(Work request):
Scan the records below. Copy every line in which the word "schottky" appears.
======== Stored data
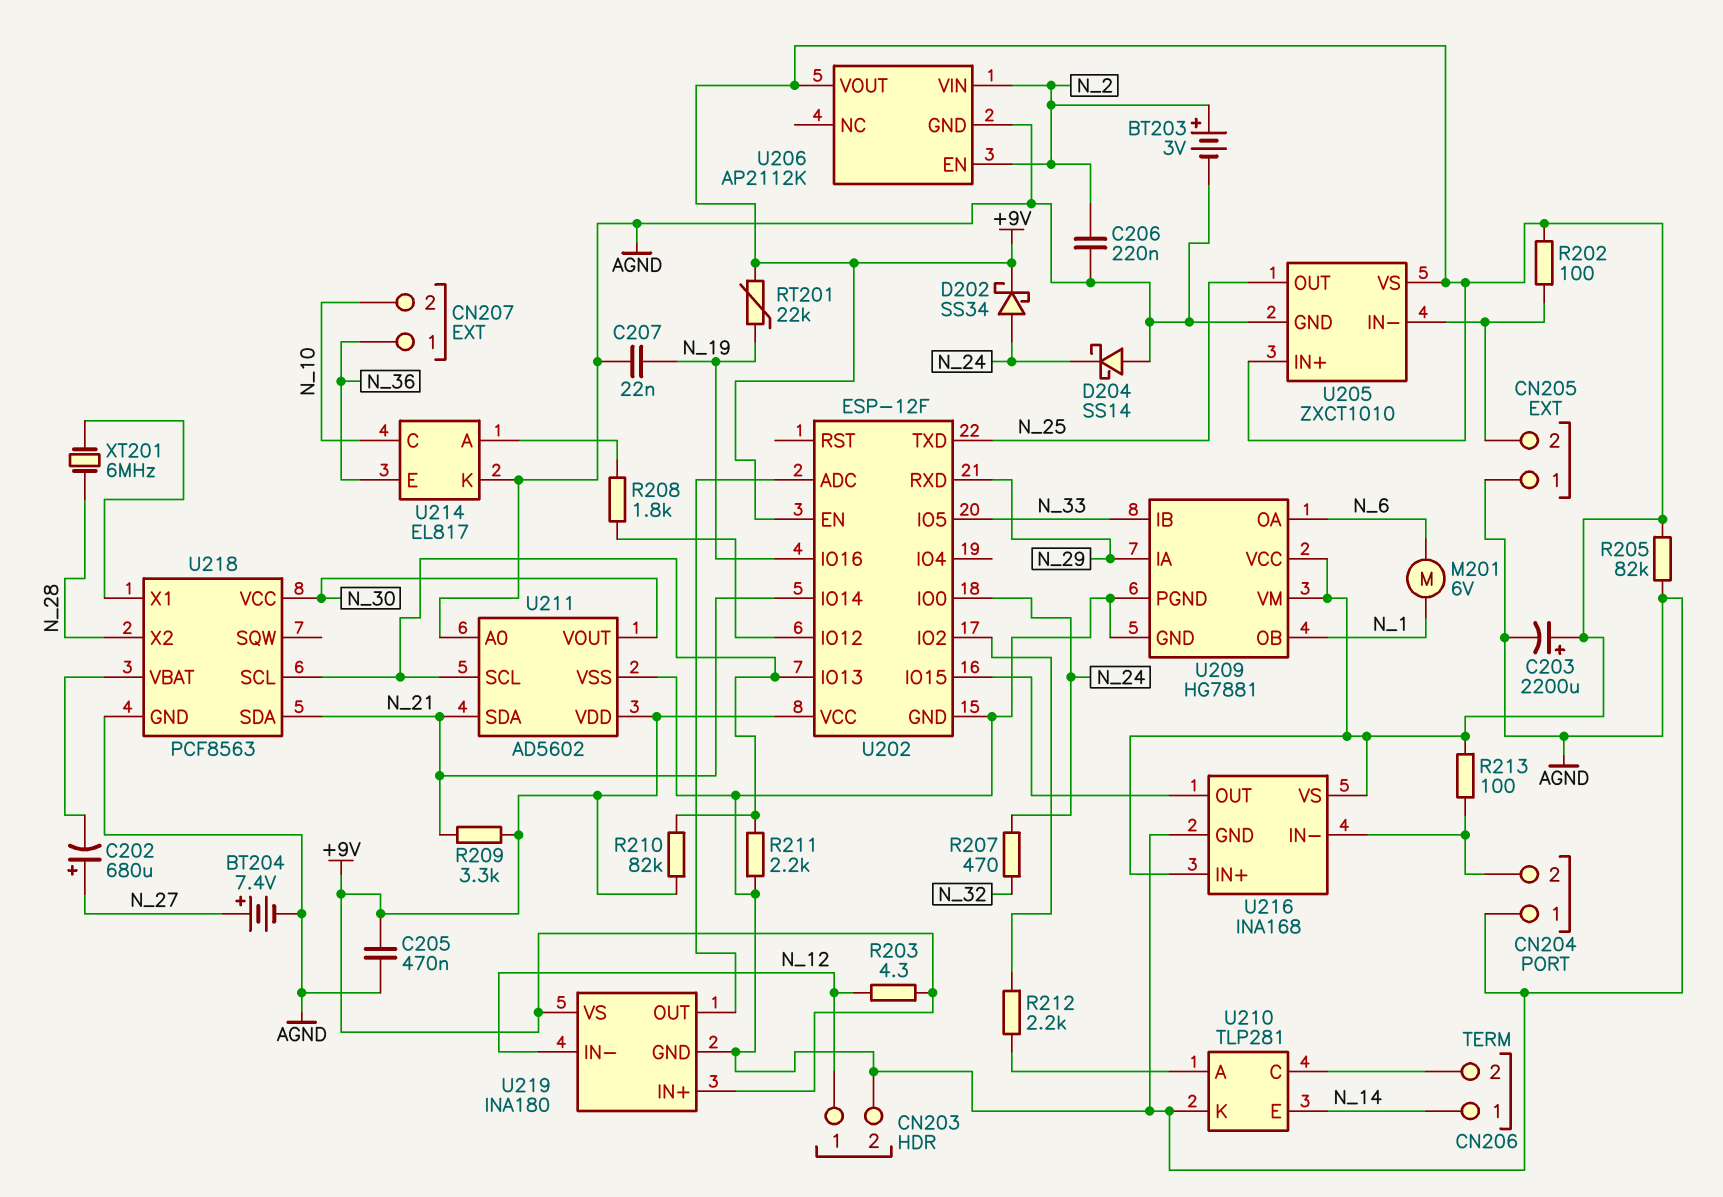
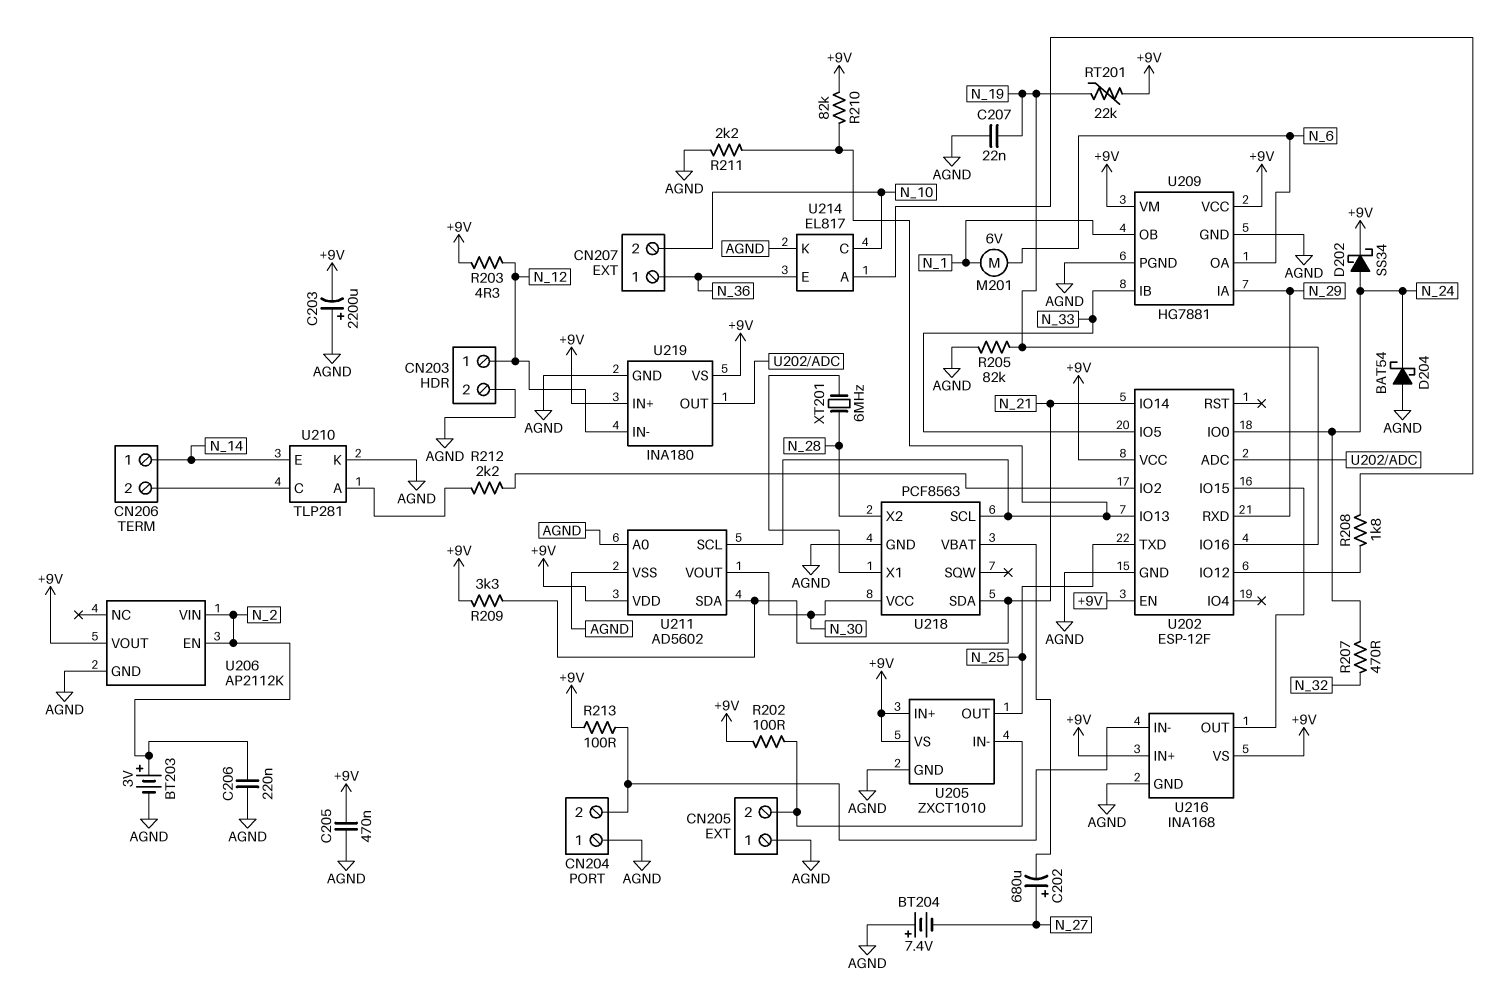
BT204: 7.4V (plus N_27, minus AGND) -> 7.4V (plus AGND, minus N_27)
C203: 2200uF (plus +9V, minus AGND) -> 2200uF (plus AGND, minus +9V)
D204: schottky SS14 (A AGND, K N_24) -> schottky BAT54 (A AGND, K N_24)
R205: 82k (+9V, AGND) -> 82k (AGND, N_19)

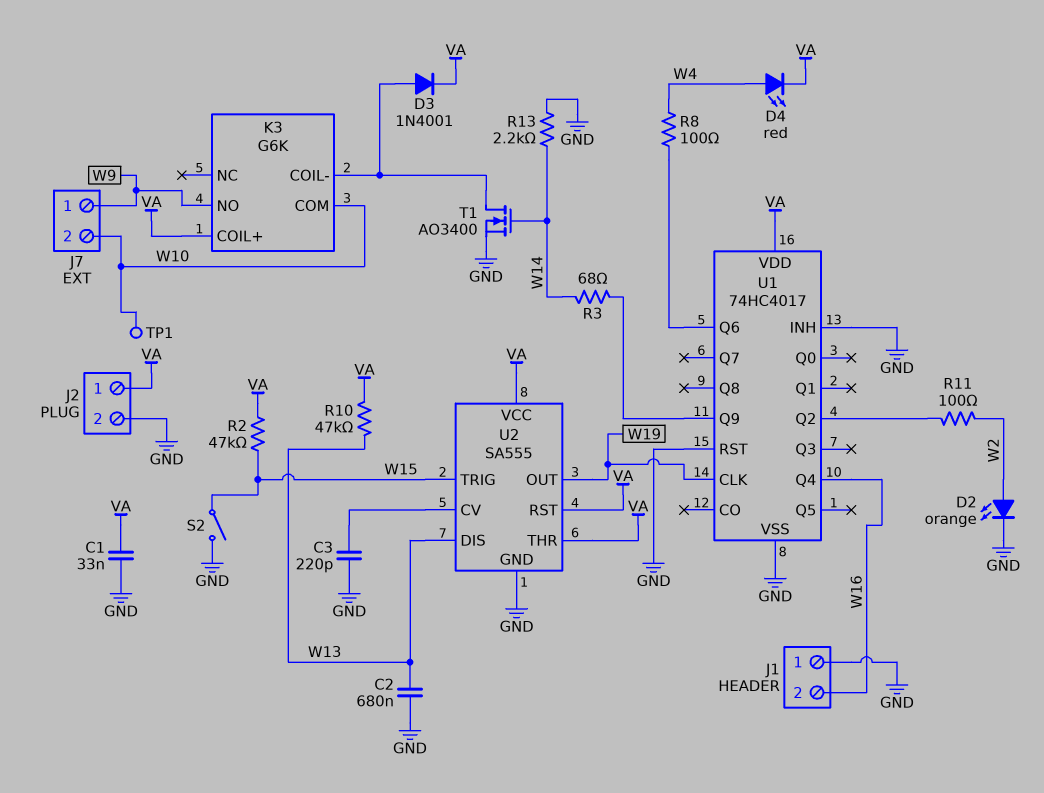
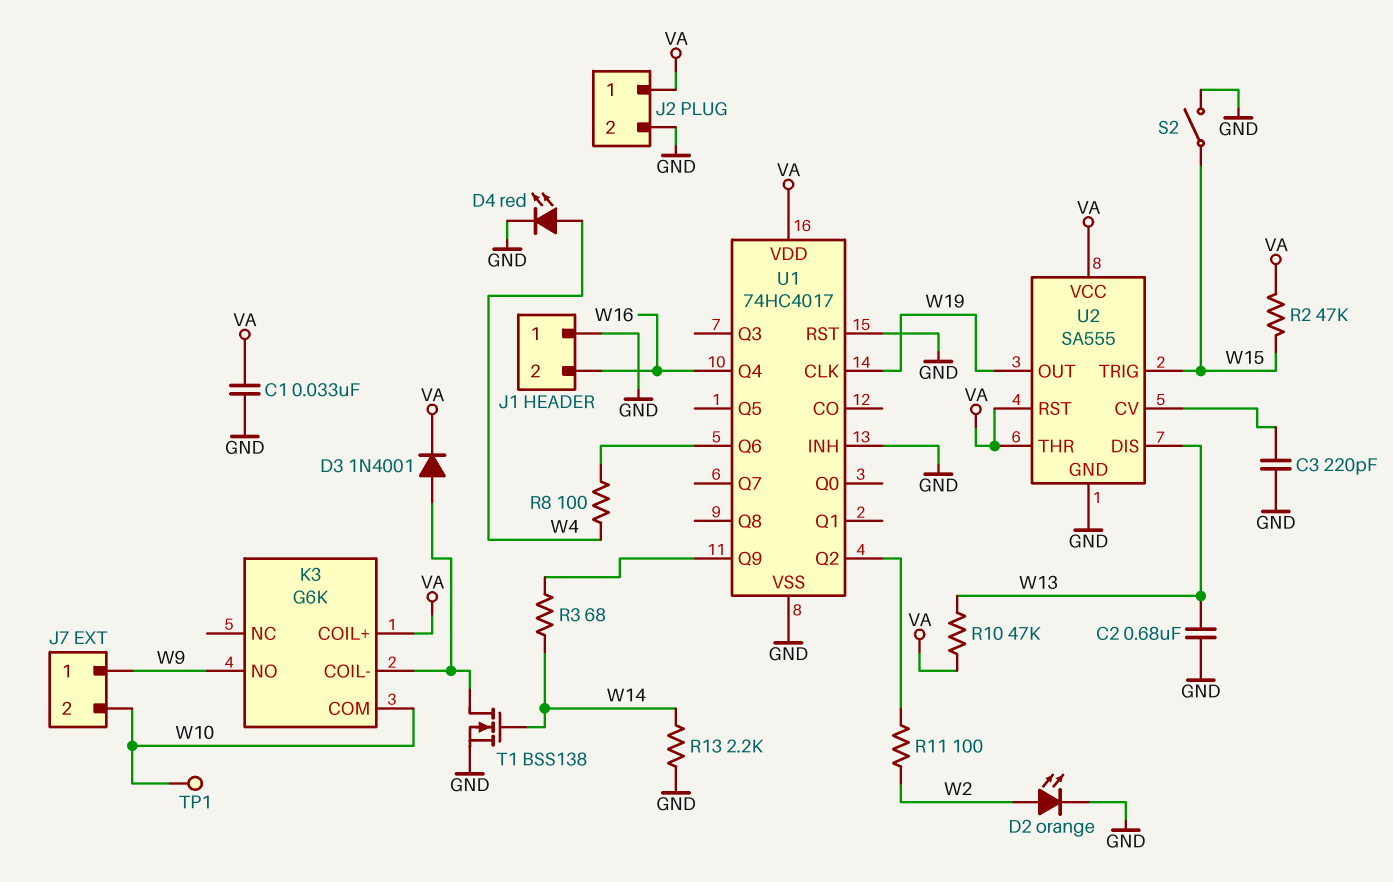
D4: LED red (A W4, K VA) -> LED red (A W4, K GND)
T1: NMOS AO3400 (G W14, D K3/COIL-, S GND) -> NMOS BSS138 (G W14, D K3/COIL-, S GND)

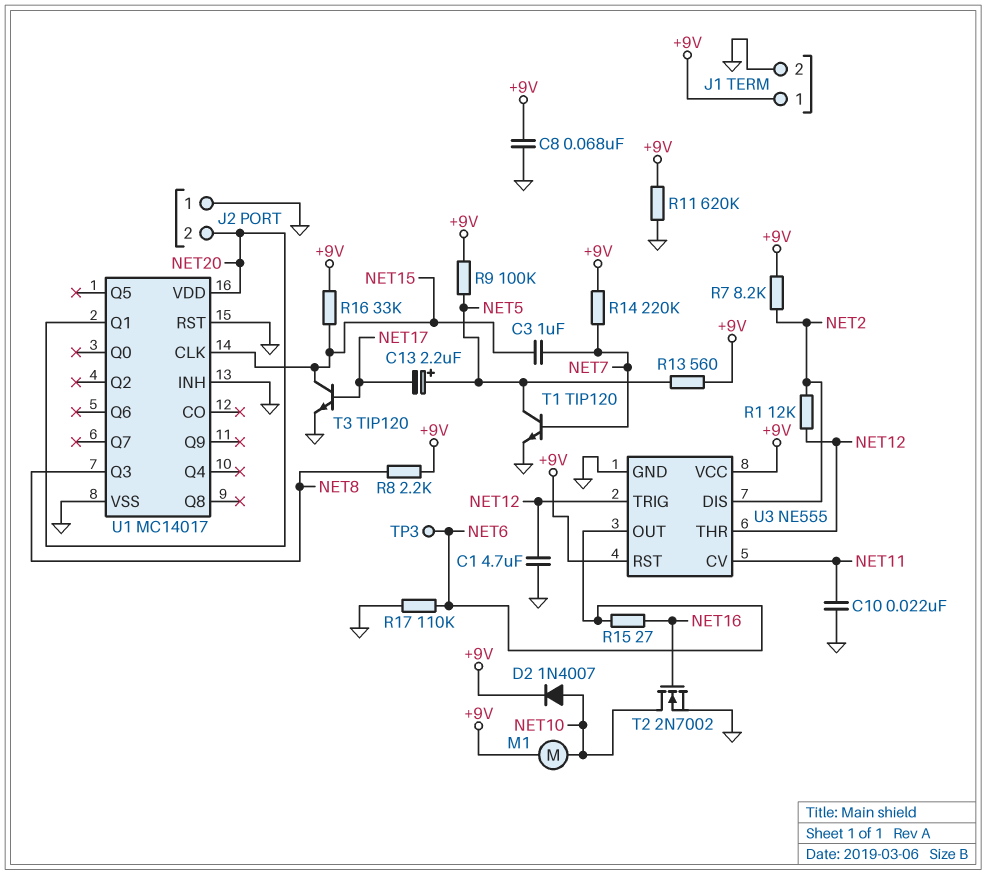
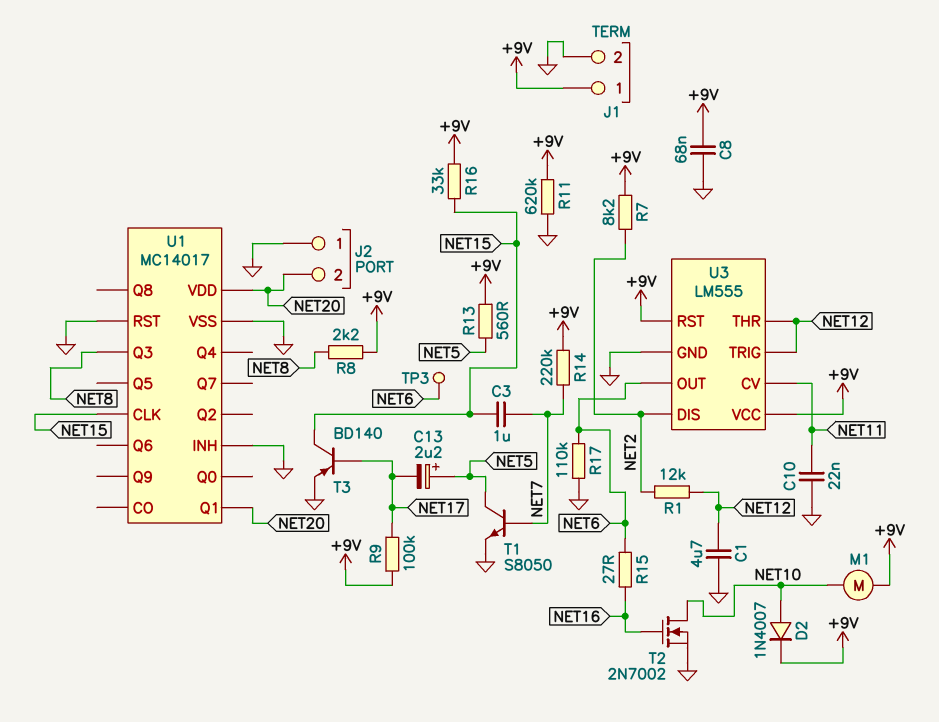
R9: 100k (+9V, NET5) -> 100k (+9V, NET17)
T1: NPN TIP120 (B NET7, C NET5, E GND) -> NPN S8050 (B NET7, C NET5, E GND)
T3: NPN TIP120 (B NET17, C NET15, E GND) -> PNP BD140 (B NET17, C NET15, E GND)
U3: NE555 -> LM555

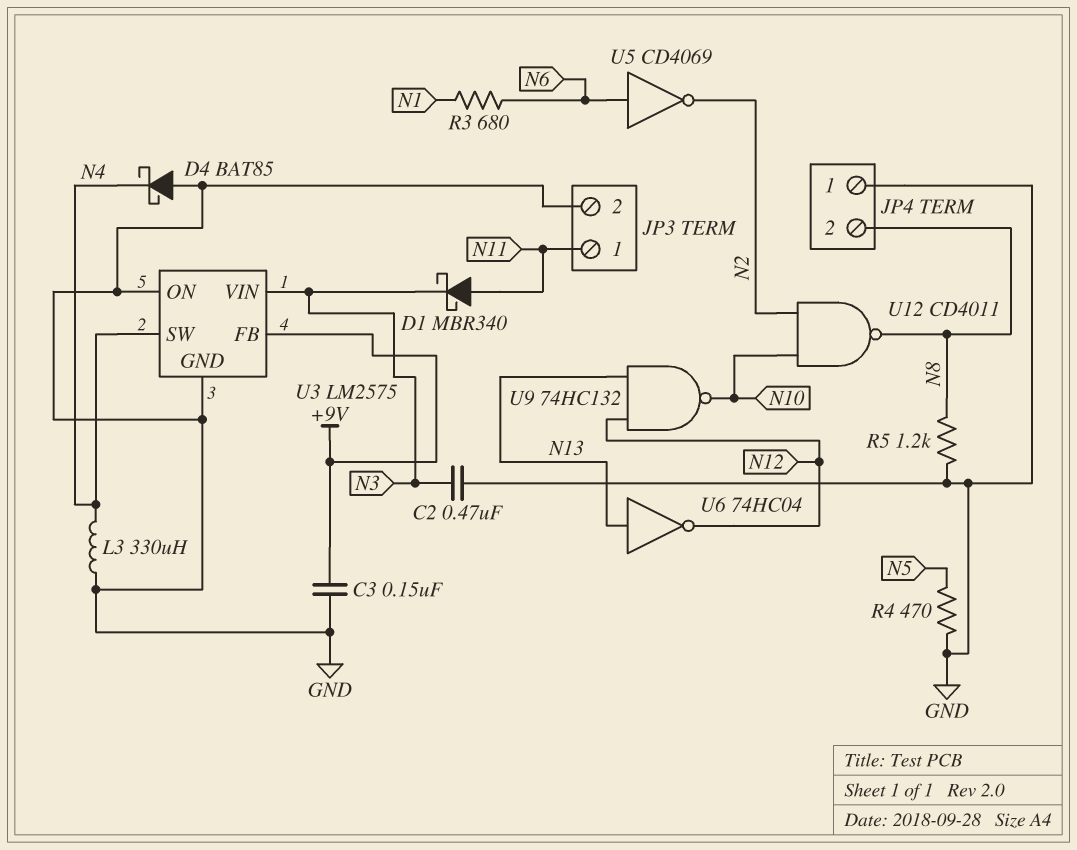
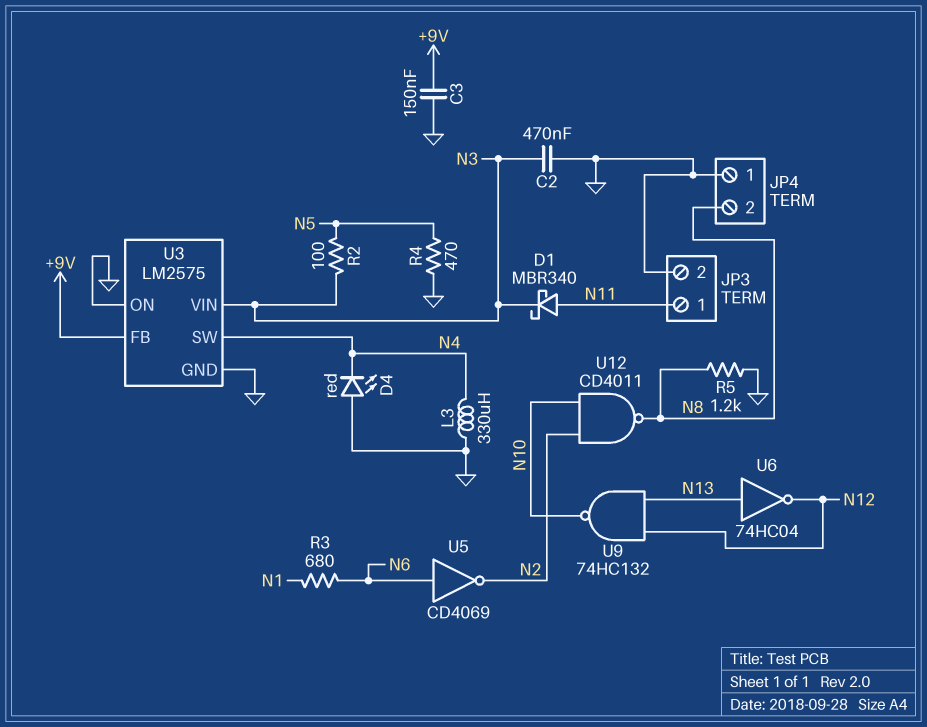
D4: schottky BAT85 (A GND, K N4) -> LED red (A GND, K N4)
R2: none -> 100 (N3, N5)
================
(Response area):
D204: schottky SS14 (A AGND, K N_24) -> schottky BAT54 (A AGND, K N_24)
D4: schottky BAT85 (A GND, K N4) -> LED red (A GND, K N4)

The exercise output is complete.